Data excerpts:
Start of Block
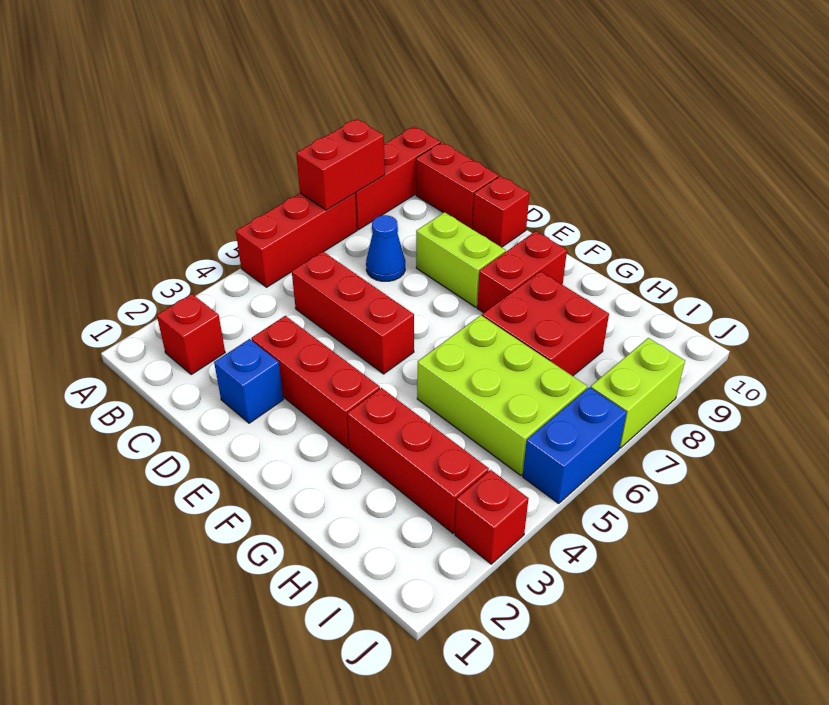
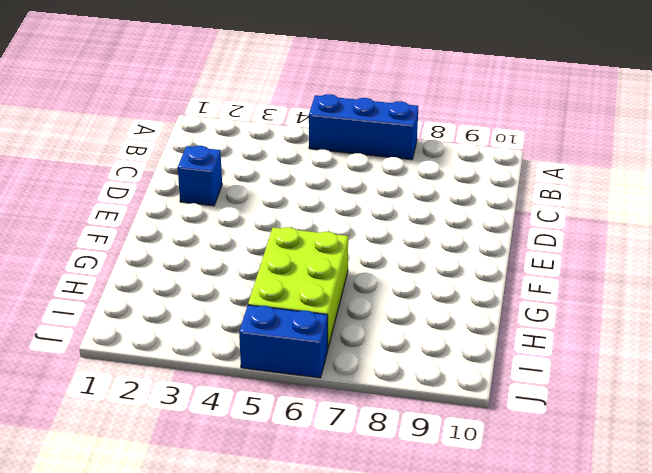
blue brick A5:A7 level 1 -> red brick A5:A7 level 1
none -> red brick A8:A10 level 1
none -> red brick B2 level 1
none -> red brick B10:C10 level 1

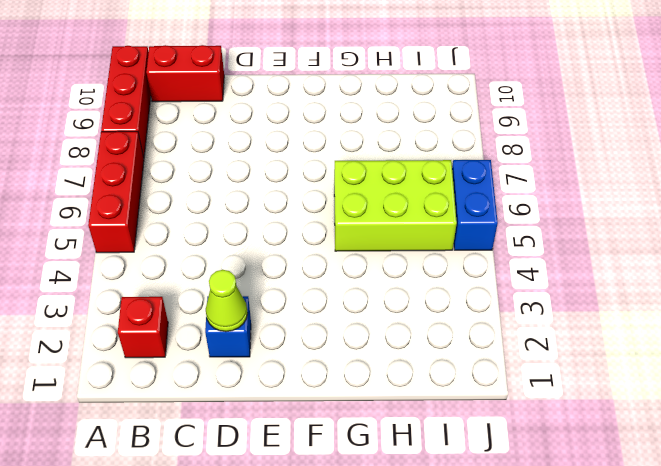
lime cone D2 level 2 -> none
none -> red brick C5:E5 level 1
none -> blue cone C7 level 1
none -> red brick D3:F3 level 1

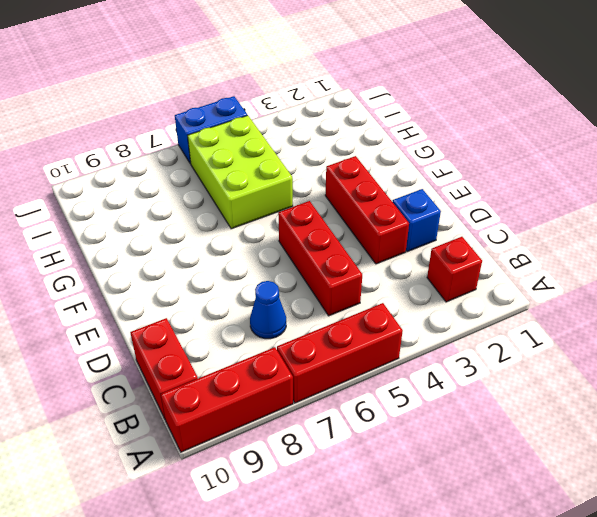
none -> lime brick D8:E8 level 1
none -> red brick D10 level 1
none -> red brick F8:F9 level 1

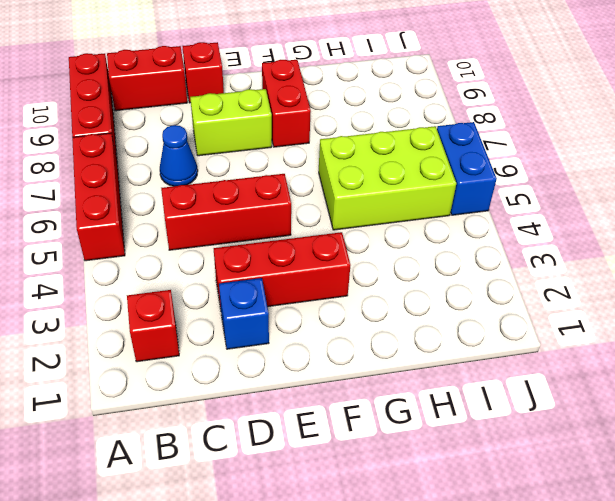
none -> red brick G3:I3 level 1
none -> red brick G7:H8 level 1
none -> red brick J3 level 1

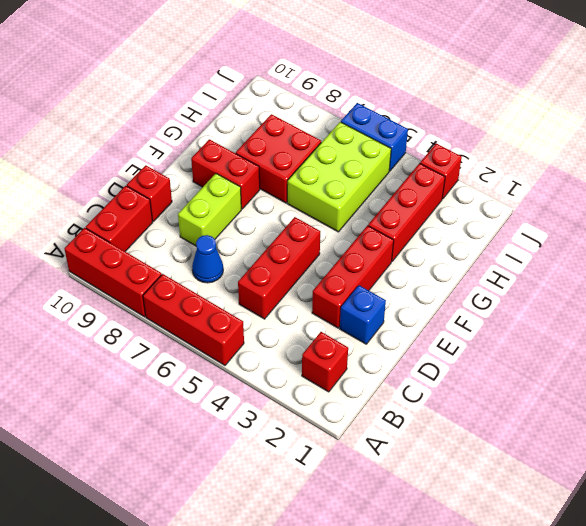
none -> lime brick J7:J8 level 1
none -> red brick A7:A8 level 2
End of Block
* **TASK STATEMENT**
For each line above that includes "lime", copy the line.

* **ANSWER TO THIS PROBLEM**
lime cone D2 level 2 -> none
none -> lime brick D8:E8 level 1
none -> lime brick J7:J8 level 1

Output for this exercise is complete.